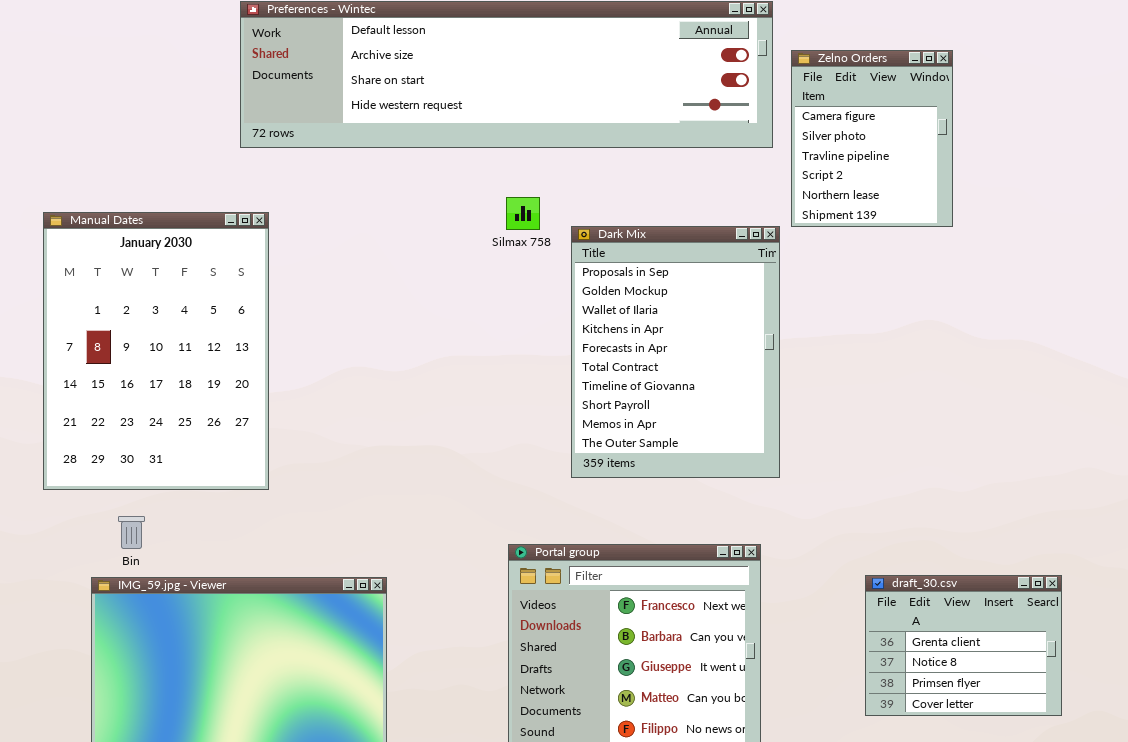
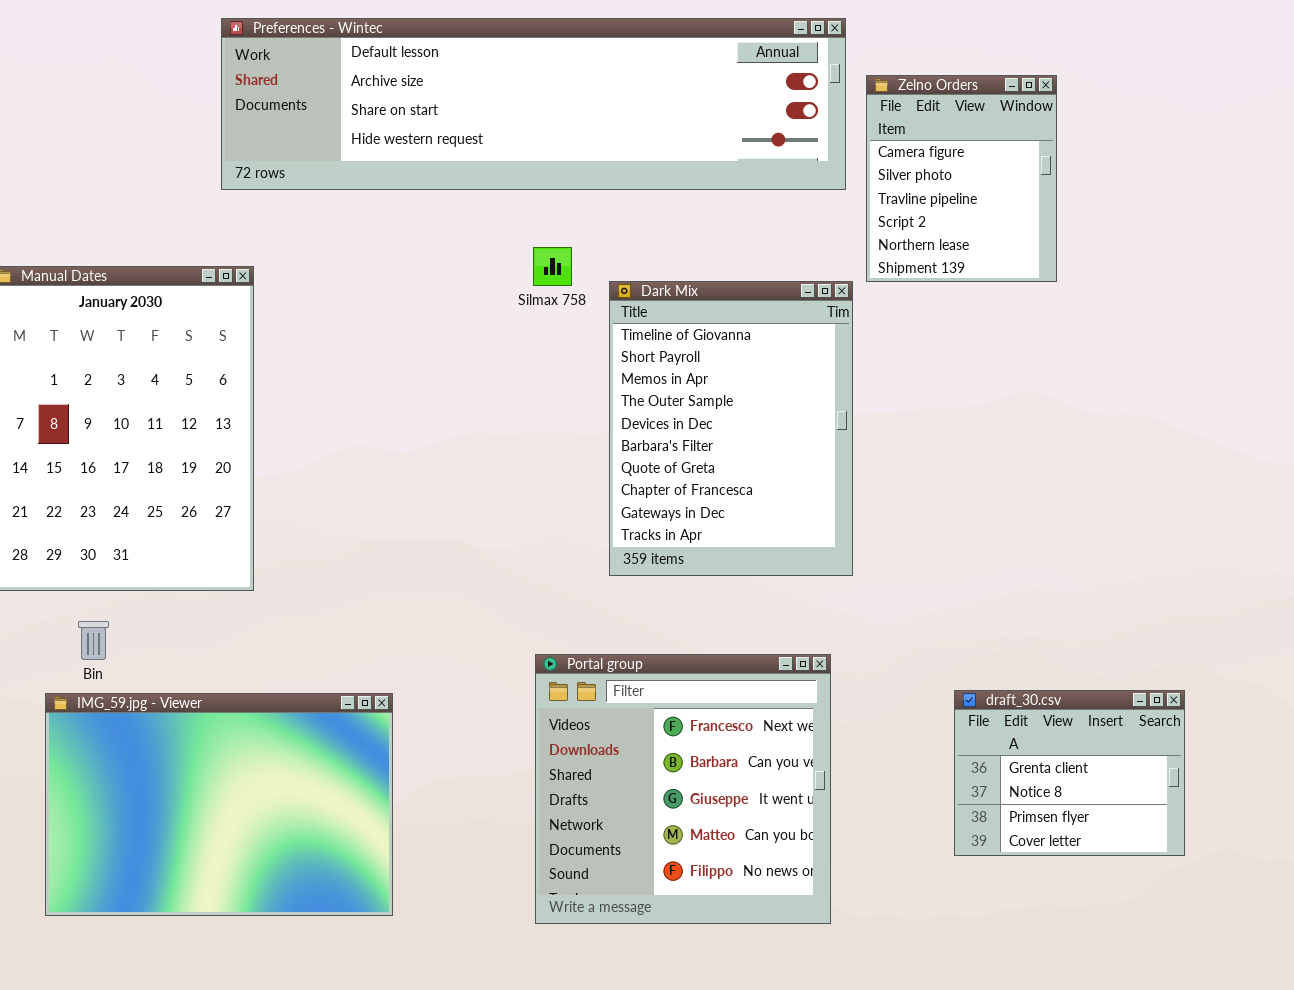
Dark Mix: [571,226,780,478] -> [609,281,853,576], scrolled down 6 rows

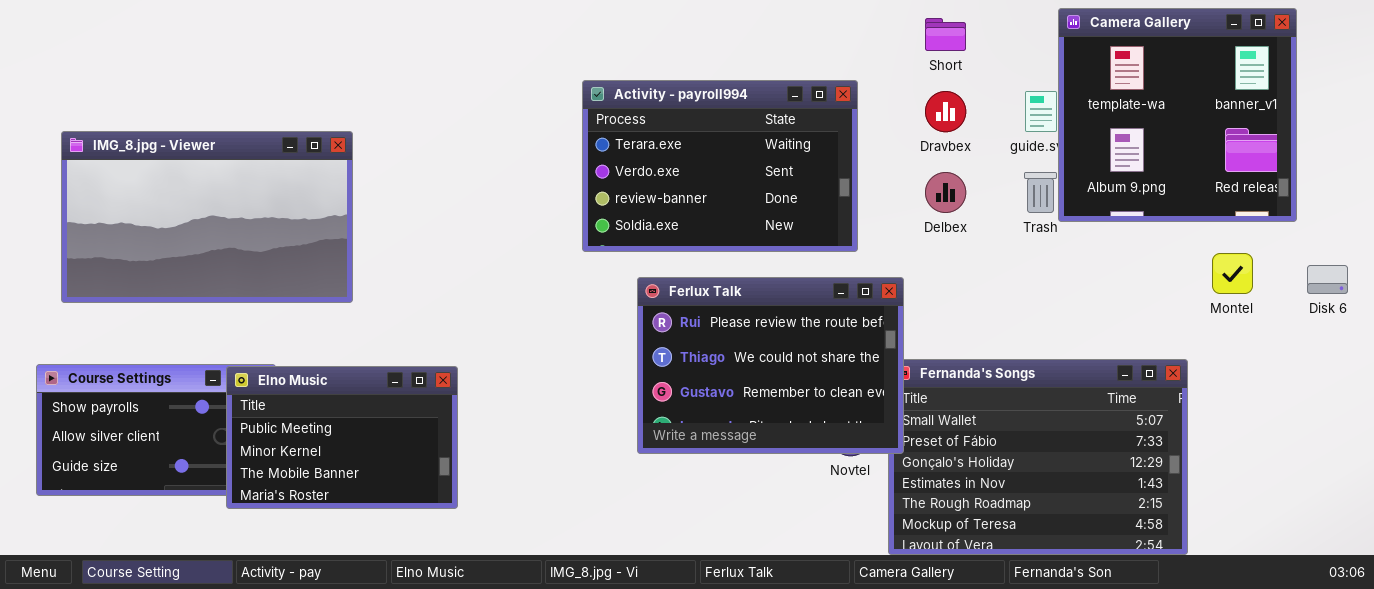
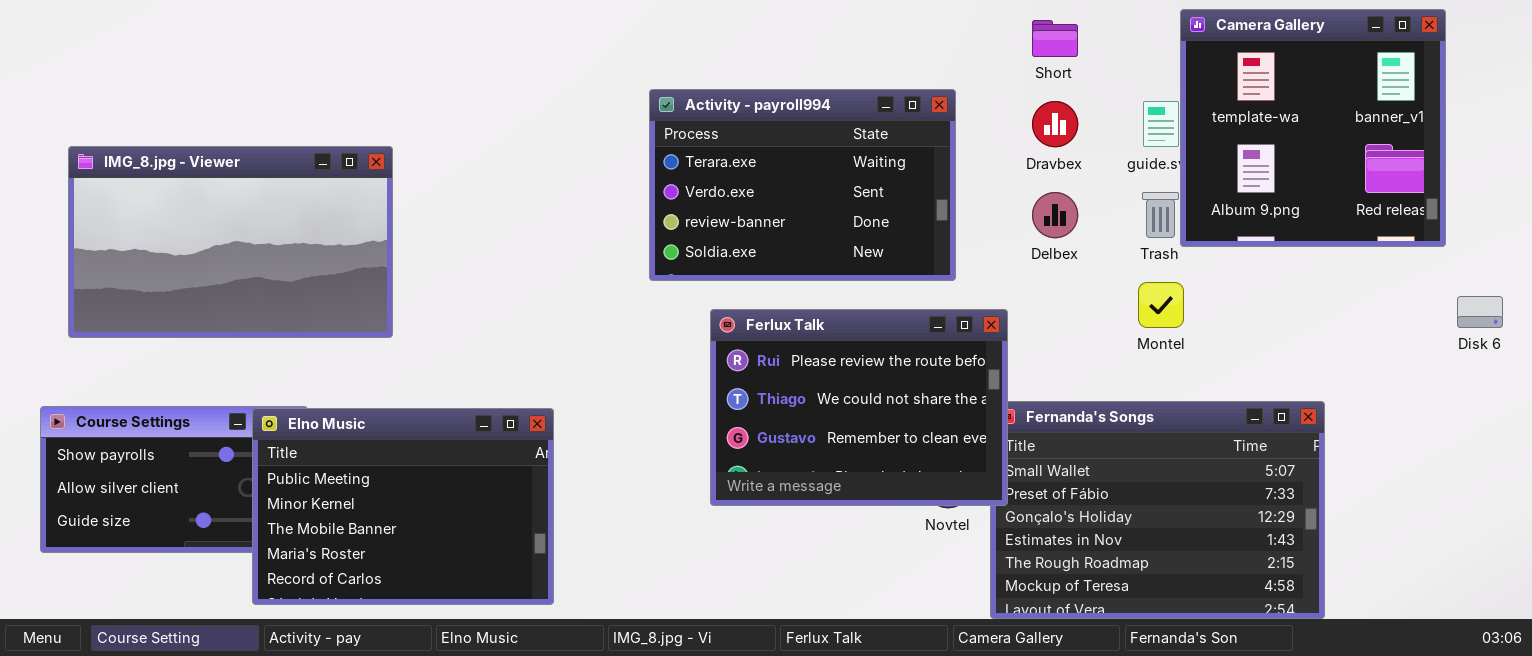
Montel: [1212,253,1253,294] -> [1138,282,1184,328], moved
Elno Music: [226,366,458,509] -> [252,408,554,605], resized

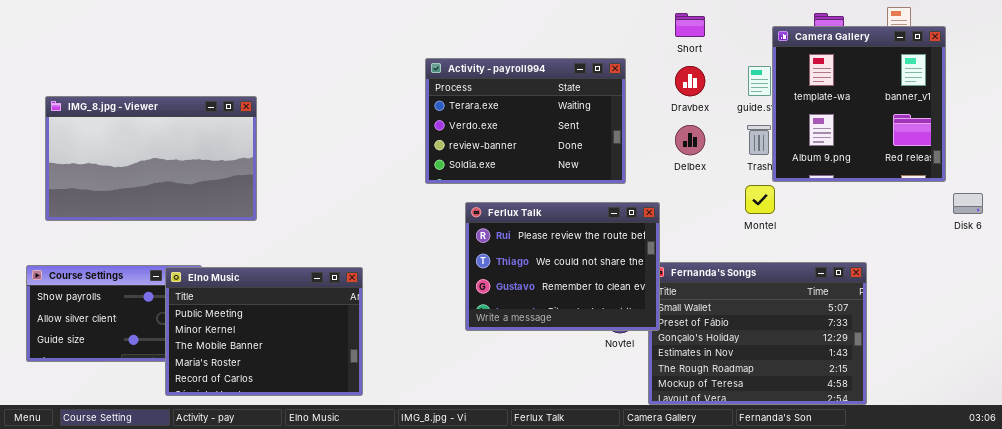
Camera Gallery: [1180,9,1446,247] -> [772,26,946,182], moved

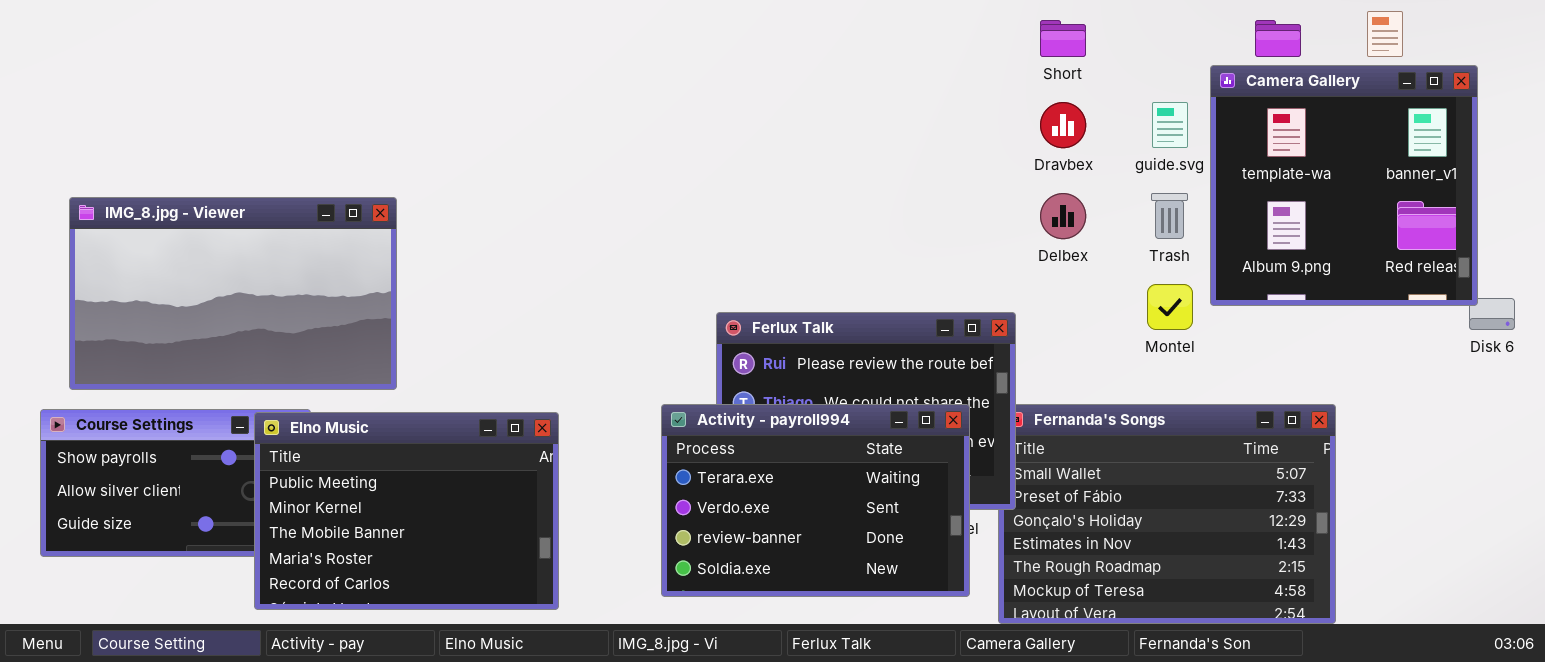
Camera Gallery: [772,26,946,182] -> [1210,65,1478,306], moved
Activity - payroll994: [425,58,626,184] -> [661,404,970,597], moved
IMG_8.jpg - Viewer: [45,96,257,221] -> [69,197,397,390], moved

++++++++

#### WHAT THE EXERCISE ASKS
Exactly as given, transcribe every line of the data, but not its images.

#### TASK RESULT
Dark Mix: [571,226,780,478] -> [609,281,853,576], scrolled down 6 rows

Montel: [1212,253,1253,294] -> [1138,282,1184,328], moved
Elno Music: [226,366,458,509] -> [252,408,554,605], resized

Camera Gallery: [1180,9,1446,247] -> [772,26,946,182], moved

Camera Gallery: [772,26,946,182] -> [1210,65,1478,306], moved
Activity - payroll994: [425,58,626,184] -> [661,404,970,597], moved
IMG_8.jpg - Viewer: [45,96,257,221] -> [69,197,397,390], moved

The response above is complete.